▶ **WHAT THIS TASK INVOLVES**: Set down the final stretch of the data, from the line that holds "tan brick C6:D7" through the last line, both included, with pictures left out.

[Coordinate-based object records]

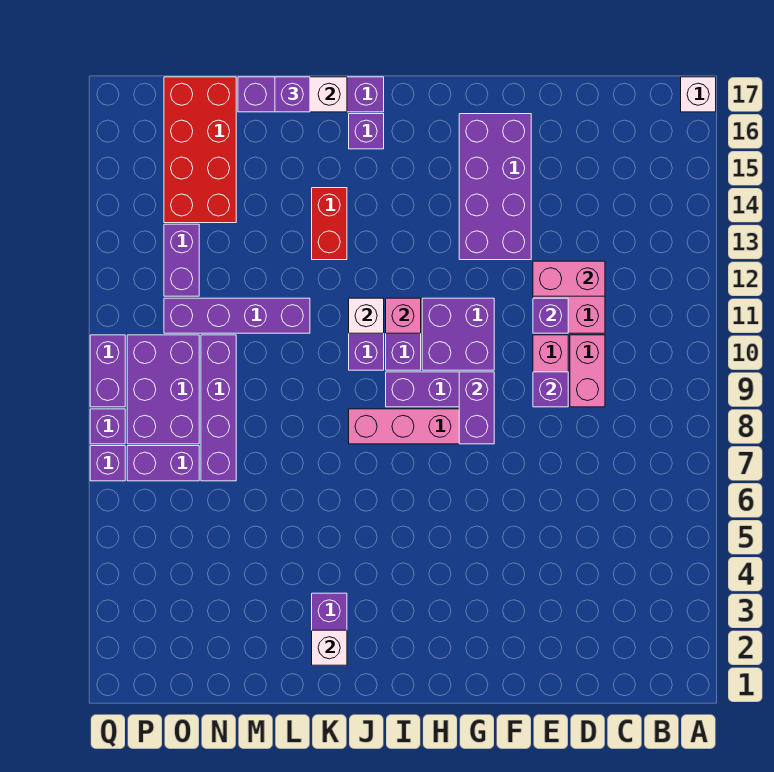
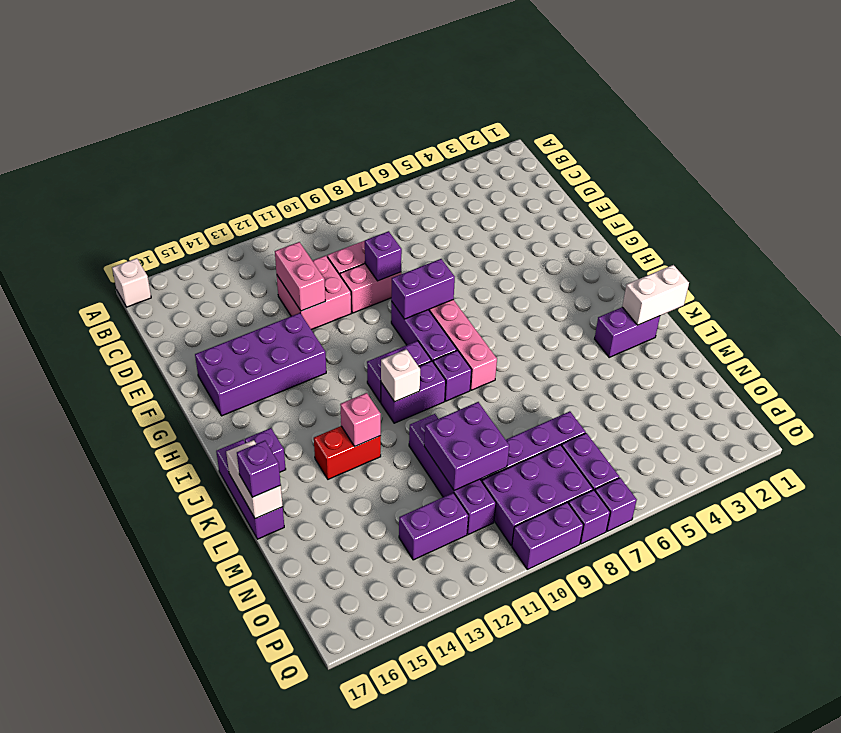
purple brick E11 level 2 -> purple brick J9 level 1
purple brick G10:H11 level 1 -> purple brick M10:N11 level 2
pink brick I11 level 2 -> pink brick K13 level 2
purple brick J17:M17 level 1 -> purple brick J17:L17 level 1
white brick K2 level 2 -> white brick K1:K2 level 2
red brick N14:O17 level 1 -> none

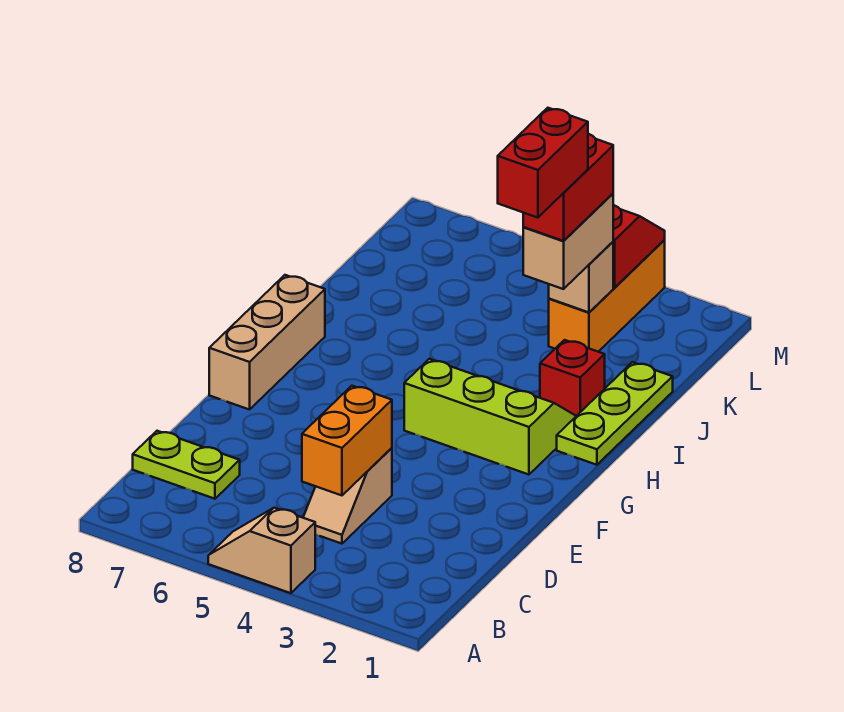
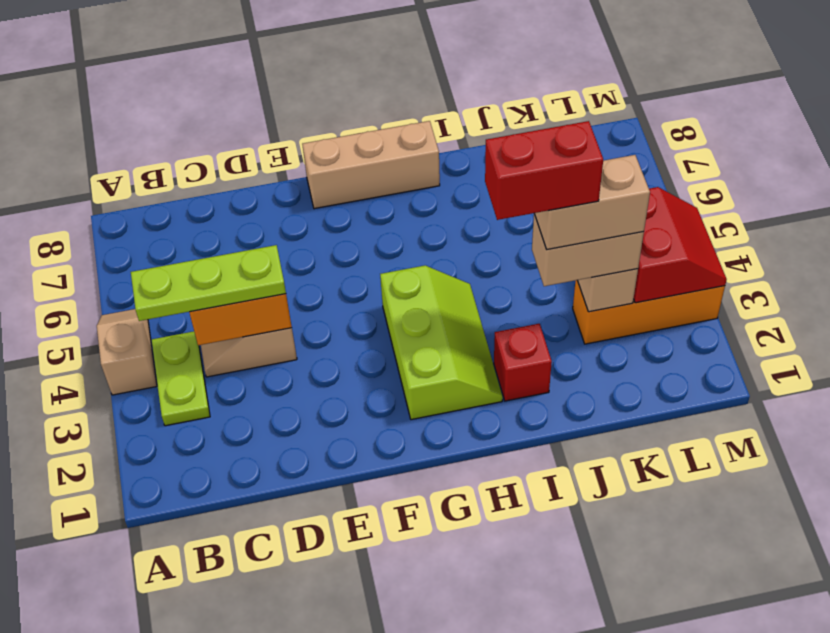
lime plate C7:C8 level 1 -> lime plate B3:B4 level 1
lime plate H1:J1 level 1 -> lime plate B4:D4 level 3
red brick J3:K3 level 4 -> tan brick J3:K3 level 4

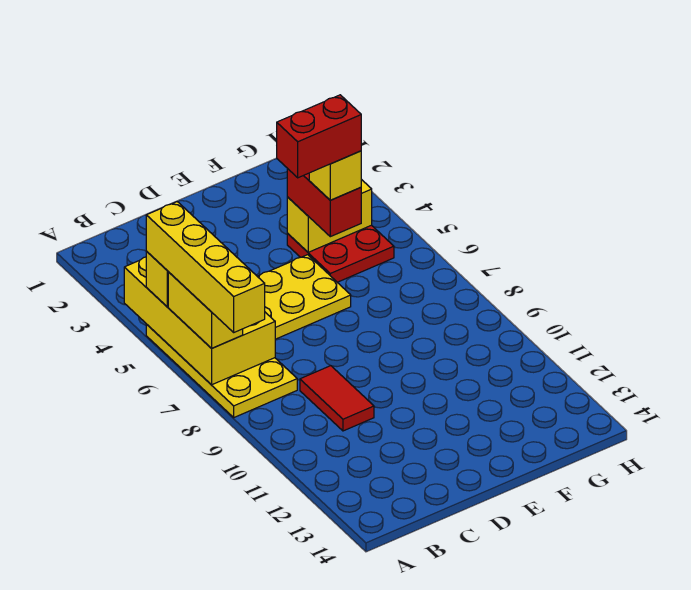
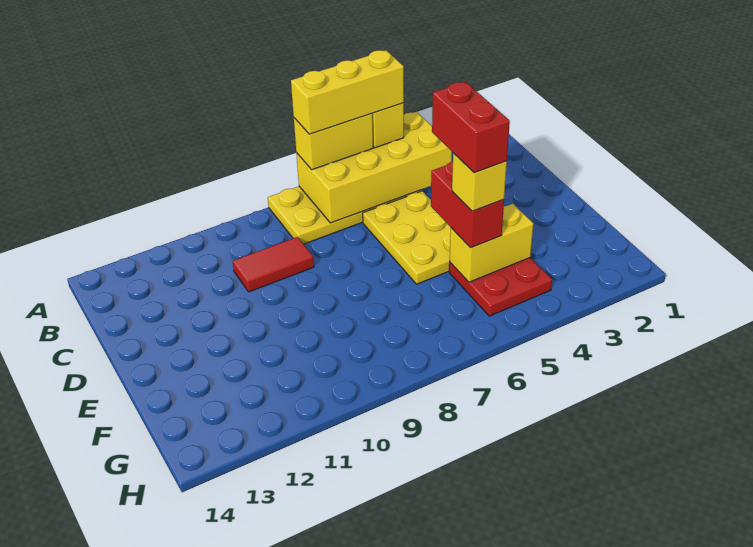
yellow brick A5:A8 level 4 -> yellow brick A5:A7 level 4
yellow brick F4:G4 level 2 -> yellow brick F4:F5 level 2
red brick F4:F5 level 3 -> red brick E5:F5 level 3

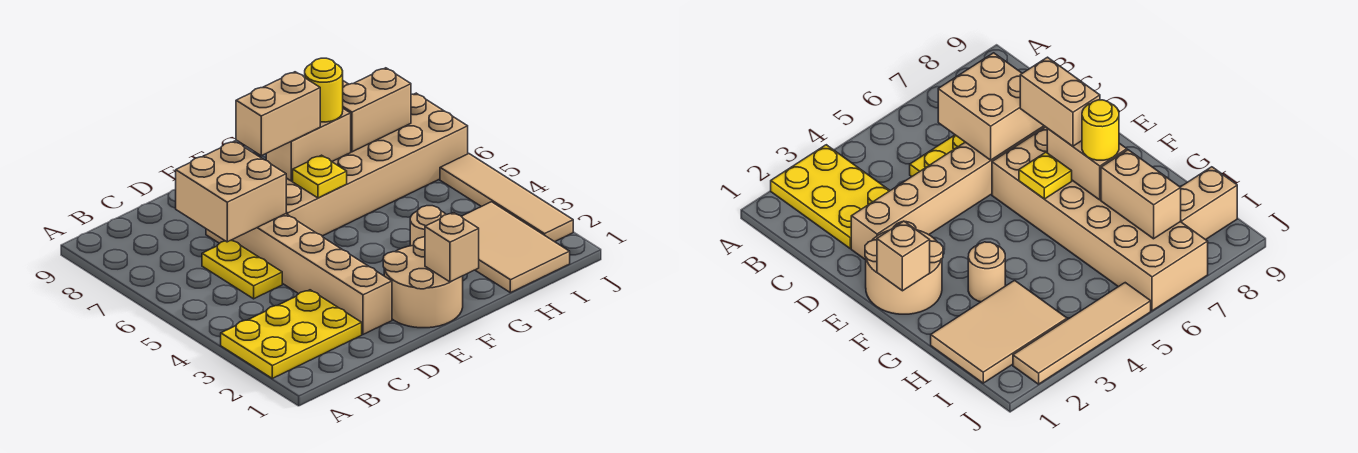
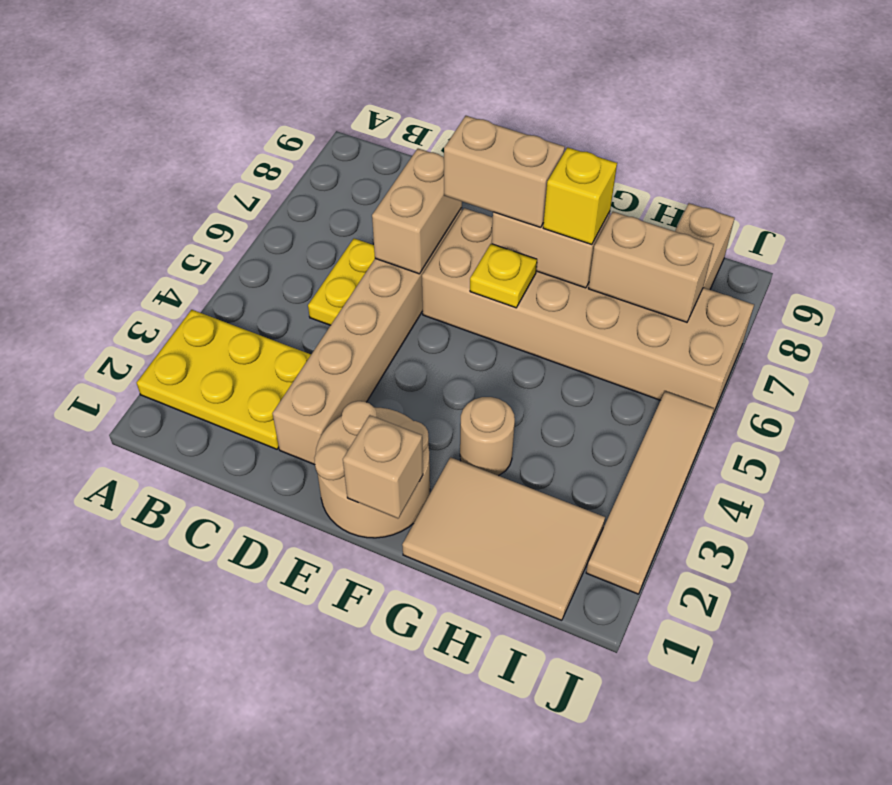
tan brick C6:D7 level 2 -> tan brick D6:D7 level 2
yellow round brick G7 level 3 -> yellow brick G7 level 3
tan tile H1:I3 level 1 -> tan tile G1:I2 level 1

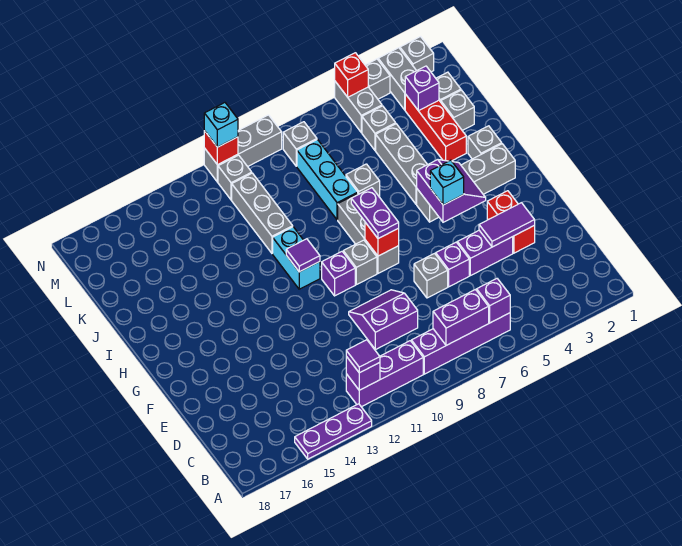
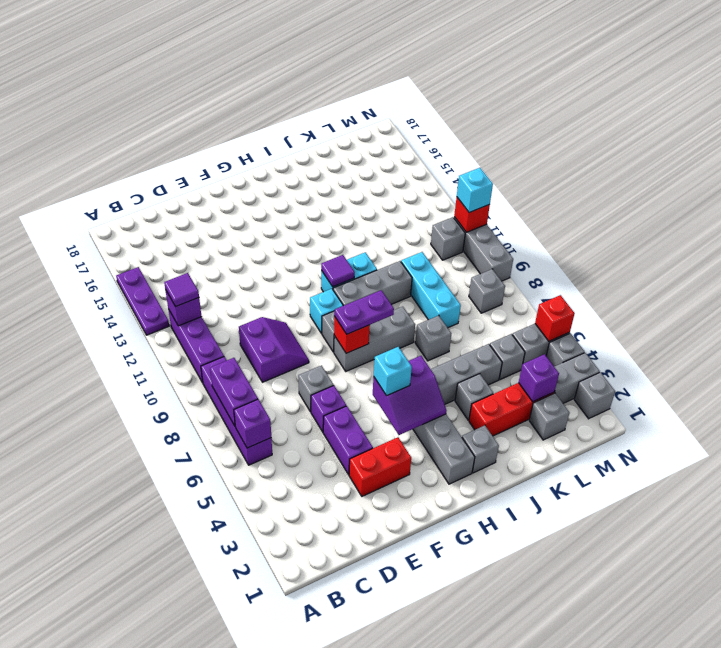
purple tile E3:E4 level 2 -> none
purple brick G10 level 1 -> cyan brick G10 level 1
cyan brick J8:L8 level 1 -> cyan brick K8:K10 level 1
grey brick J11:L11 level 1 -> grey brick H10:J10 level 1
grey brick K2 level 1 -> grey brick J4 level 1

▶ **SOLUTION FOR THIS EXERCISE**:
tan brick C6:D7 level 2 -> tan brick D6:D7 level 2
yellow round brick G7 level 3 -> yellow brick G7 level 3
tan tile H1:I3 level 1 -> tan tile G1:I2 level 1

purple tile E3:E4 level 2 -> none
purple brick G10 level 1 -> cyan brick G10 level 1
cyan brick J8:L8 level 1 -> cyan brick K8:K10 level 1
grey brick J11:L11 level 1 -> grey brick H10:J10 level 1
grey brick K2 level 1 -> grey brick J4 level 1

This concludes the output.